*** Supplied material ***

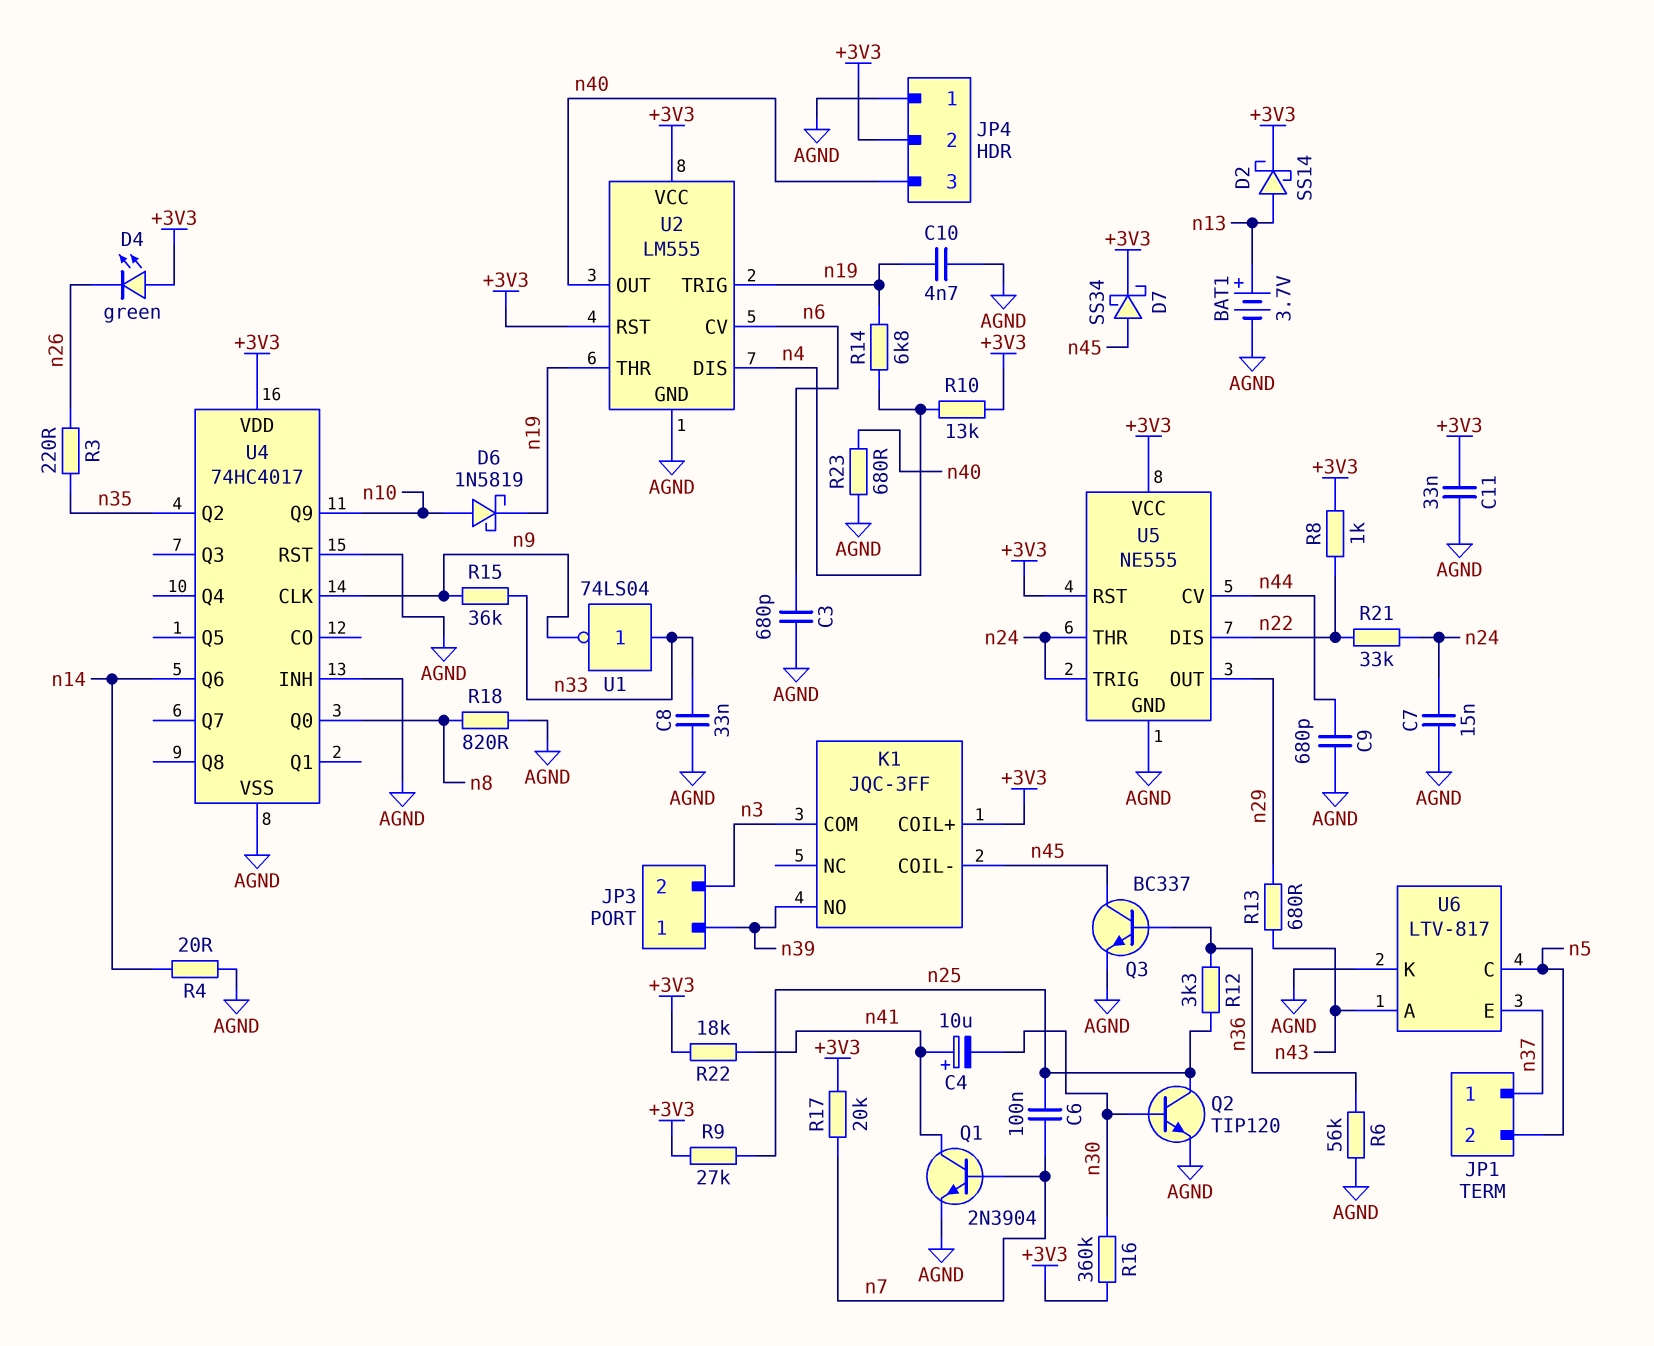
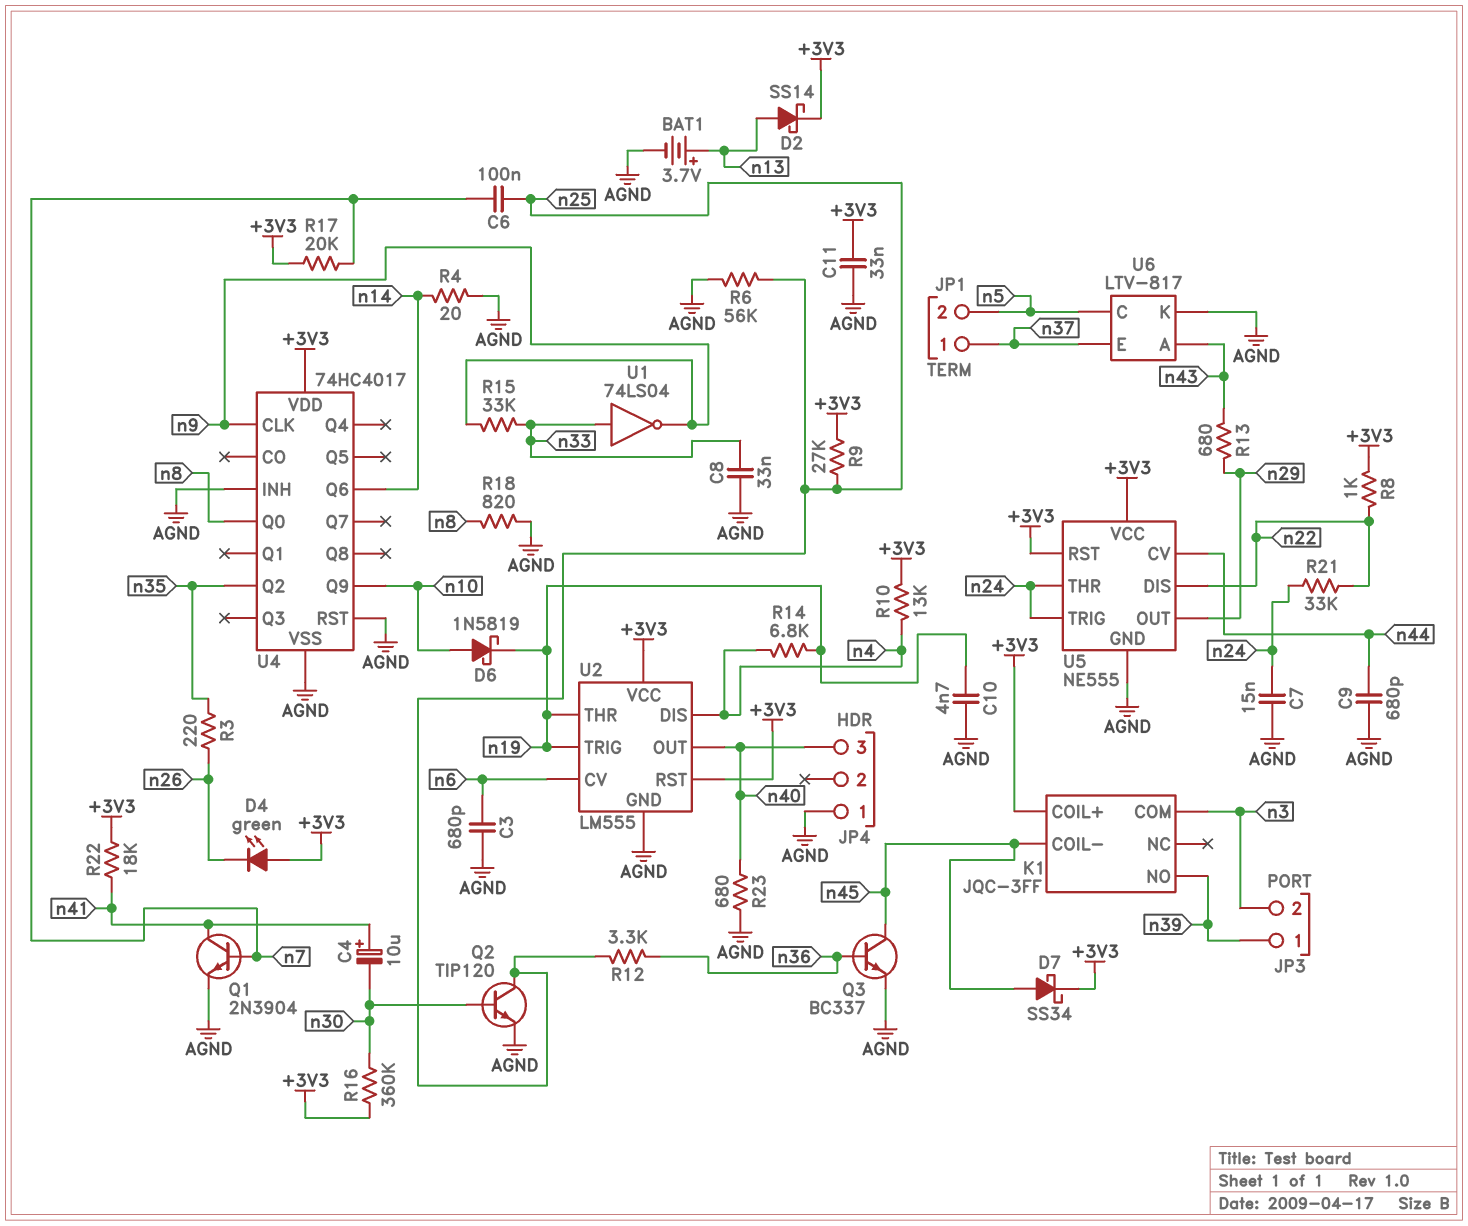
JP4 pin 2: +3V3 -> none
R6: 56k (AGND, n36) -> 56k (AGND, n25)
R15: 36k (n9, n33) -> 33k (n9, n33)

*** End of Supplied material ***
*** Supplied material ***

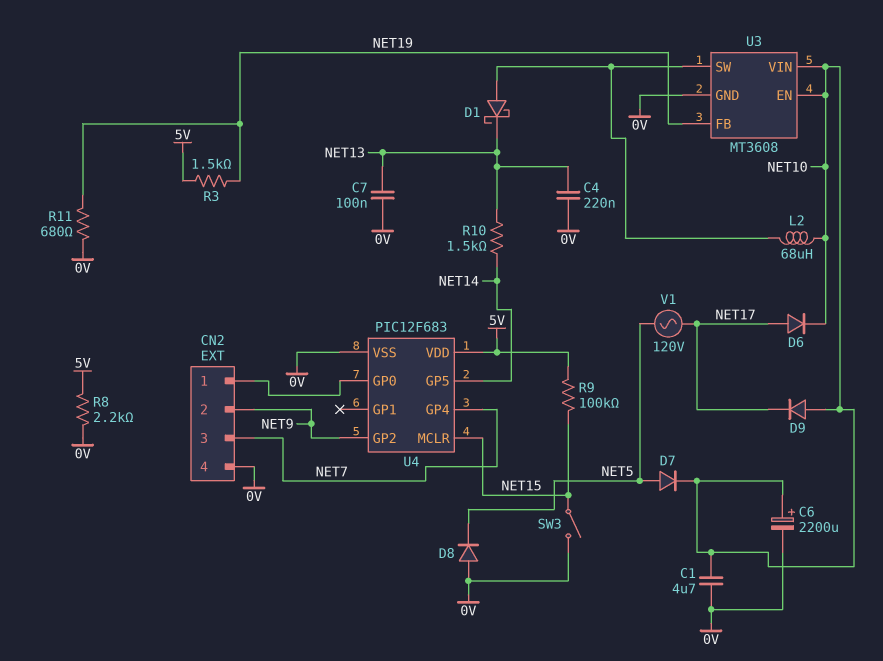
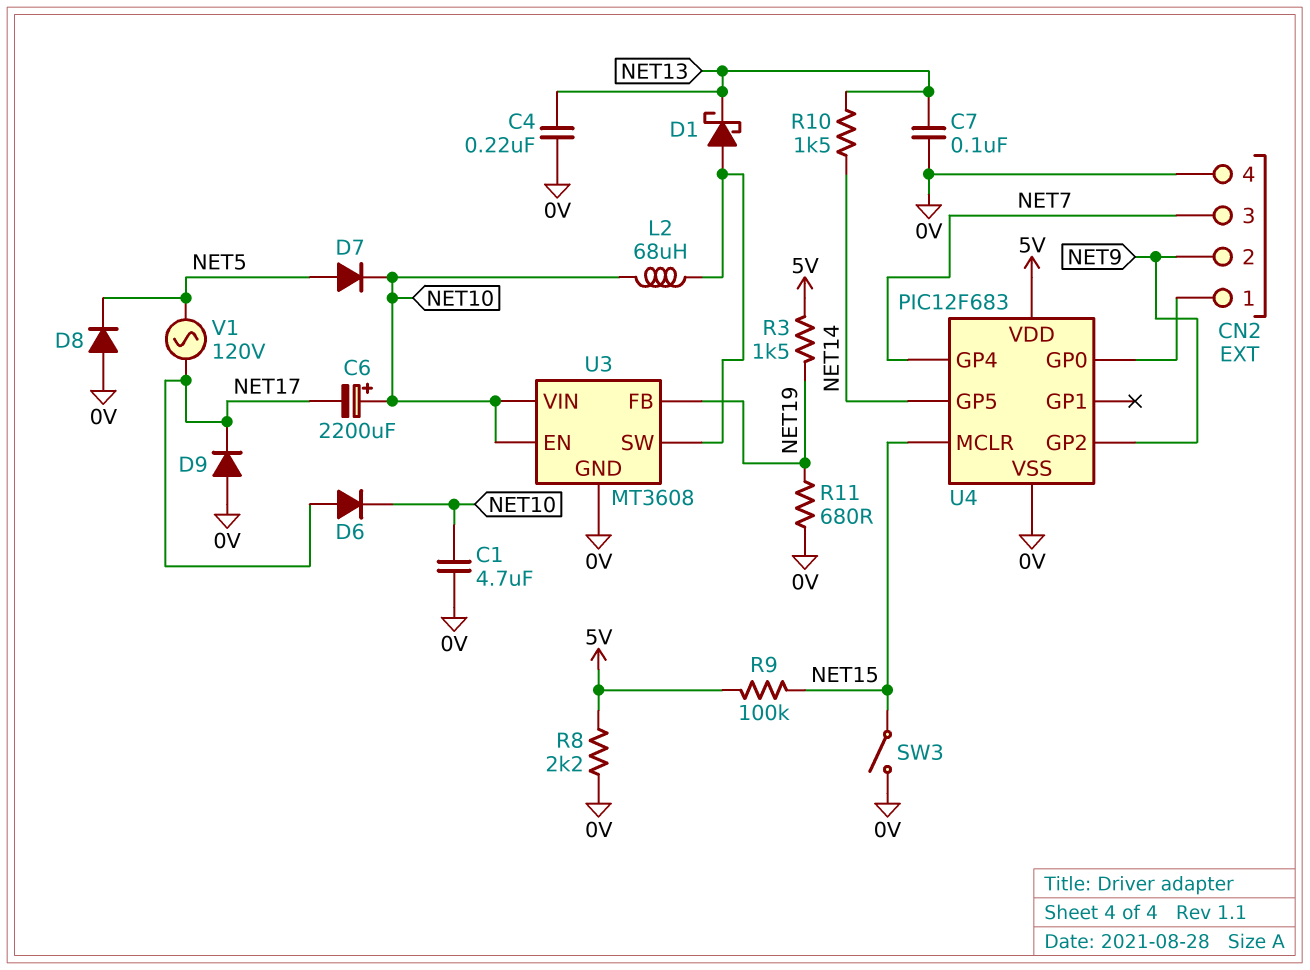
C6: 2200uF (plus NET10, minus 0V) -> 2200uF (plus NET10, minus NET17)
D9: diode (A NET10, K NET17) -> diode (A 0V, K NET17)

*** End of Supplied material ***

Could you repeat exactly the lines above from the line with "JP4 pin 2: +3V3 -> none" up to and including the line with "R15: 36k (n9, n33) -> 33k (n9, n33)", and only those?

## Exercise answer
JP4 pin 2: +3V3 -> none
R6: 56k (AGND, n36) -> 56k (AGND, n25)
R15: 36k (n9, n33) -> 33k (n9, n33)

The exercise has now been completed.